WORK INSTRUCTION
Output the entries as they appear, skipping images.

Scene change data
★ ★ ★ ★ ★ ★ ★

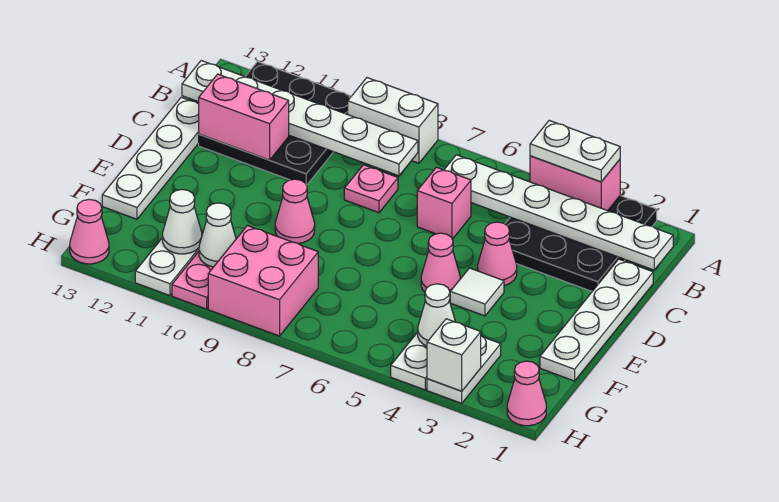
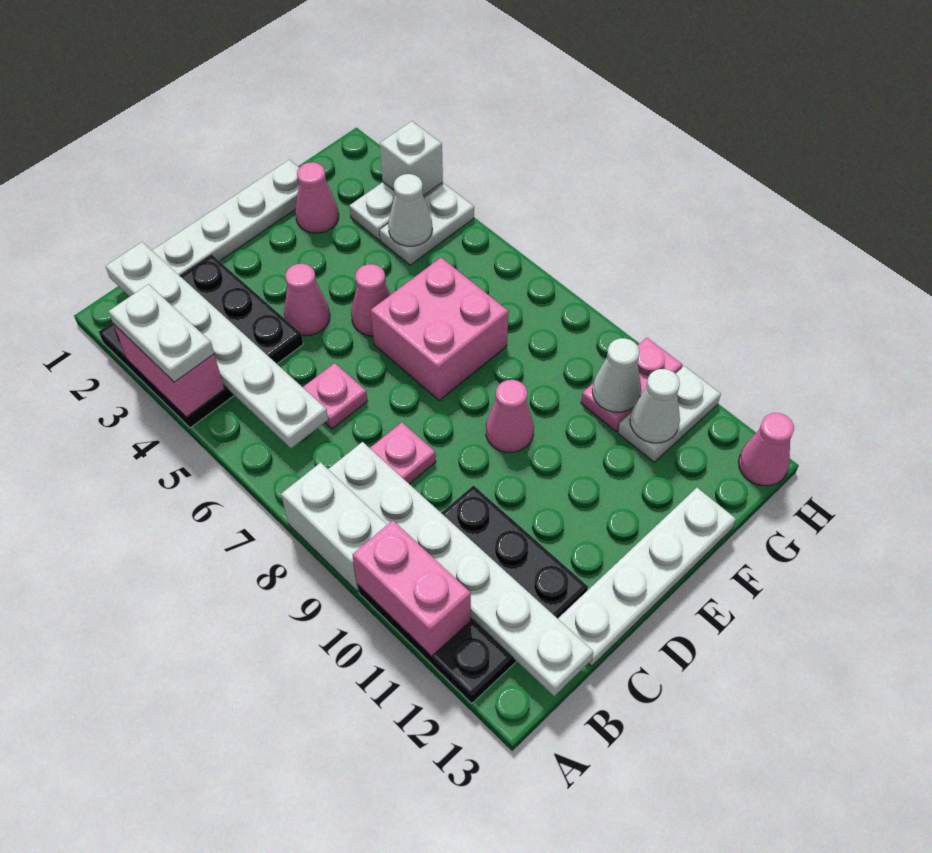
pink brick C6 level 1 -> pink plate C6 level 1
pink brick C11:C12 level 2 -> pink brick A10:A11 level 2
white tile E4 level 1 -> none
pink brick G8:H9 level 1 -> pink brick E6:F7 level 1
pink cone H1 level 1 -> pink cone F2 level 1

★ ★ ★ ★ ★ ★ ★

EXPECTED ANSWER
pink brick C6 level 1 -> pink plate C6 level 1
pink brick C11:C12 level 2 -> pink brick A10:A11 level 2
white tile E4 level 1 -> none
pink brick G8:H9 level 1 -> pink brick E6:F7 level 1
pink cone H1 level 1 -> pink cone F2 level 1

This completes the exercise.